Requirement =>
Find all lines in the records that include the word "camera", and copy them out.

Coordinate-based change listings

◆ ◆ ◆ ◆ ◆ ◆ ◆

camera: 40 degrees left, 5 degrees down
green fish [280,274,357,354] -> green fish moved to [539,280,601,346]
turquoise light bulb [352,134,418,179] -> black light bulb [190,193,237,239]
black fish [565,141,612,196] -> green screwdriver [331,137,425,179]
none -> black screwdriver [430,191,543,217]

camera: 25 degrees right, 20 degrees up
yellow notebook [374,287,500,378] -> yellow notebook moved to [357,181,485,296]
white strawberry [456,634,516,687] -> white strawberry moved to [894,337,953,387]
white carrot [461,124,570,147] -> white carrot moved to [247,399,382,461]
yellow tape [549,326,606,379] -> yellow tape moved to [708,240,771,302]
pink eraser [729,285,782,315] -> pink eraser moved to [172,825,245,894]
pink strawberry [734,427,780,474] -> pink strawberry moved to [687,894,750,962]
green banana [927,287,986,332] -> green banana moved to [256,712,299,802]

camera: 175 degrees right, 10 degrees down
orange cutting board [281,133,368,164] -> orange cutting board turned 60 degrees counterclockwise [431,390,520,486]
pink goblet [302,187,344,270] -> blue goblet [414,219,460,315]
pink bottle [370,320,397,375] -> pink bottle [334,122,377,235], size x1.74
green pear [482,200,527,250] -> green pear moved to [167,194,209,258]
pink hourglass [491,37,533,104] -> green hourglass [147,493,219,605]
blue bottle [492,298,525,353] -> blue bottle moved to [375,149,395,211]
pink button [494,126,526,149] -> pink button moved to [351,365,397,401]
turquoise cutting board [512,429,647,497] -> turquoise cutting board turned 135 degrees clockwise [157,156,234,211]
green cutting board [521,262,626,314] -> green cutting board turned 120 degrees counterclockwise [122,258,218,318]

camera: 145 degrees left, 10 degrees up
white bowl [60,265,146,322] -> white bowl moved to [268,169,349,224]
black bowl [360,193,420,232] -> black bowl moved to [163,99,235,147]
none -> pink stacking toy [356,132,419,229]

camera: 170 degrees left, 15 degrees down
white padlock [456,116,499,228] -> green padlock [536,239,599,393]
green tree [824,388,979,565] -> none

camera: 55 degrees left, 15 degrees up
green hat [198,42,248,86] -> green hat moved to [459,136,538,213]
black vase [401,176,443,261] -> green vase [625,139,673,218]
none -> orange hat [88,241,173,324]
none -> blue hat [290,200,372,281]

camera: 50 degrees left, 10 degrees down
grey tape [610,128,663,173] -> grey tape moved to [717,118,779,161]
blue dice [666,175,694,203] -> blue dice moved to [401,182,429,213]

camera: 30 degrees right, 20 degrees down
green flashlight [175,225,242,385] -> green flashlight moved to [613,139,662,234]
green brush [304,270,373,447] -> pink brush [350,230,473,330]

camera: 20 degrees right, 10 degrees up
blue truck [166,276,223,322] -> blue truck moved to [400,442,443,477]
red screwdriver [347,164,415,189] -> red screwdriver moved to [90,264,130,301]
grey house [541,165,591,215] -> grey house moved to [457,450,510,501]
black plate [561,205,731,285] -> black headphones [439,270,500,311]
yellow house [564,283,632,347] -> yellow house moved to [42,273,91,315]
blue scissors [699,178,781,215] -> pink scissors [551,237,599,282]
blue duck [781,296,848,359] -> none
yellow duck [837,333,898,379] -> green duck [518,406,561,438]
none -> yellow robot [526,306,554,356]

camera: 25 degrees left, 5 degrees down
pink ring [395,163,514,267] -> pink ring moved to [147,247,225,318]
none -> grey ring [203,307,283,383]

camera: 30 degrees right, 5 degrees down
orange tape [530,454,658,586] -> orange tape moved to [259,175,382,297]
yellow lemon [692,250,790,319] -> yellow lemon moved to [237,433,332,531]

◆ ◆ ◆ ◆ ◆ ◆ ◆

Response below =>
camera: 40 degrees left, 5 degrees down
camera: 25 degrees right, 20 degrees up
camera: 175 degrees right, 10 degrees down
camera: 145 degrees left, 10 degrees up
camera: 170 degrees left, 15 degrees down
camera: 55 degrees left, 15 degrees up
camera: 50 degrees left, 10 degrees down
camera: 30 degrees right, 20 degrees down
camera: 20 degrees right, 10 degrees up
camera: 25 degrees left, 5 degrees down
camera: 30 degrees right, 5 degrees down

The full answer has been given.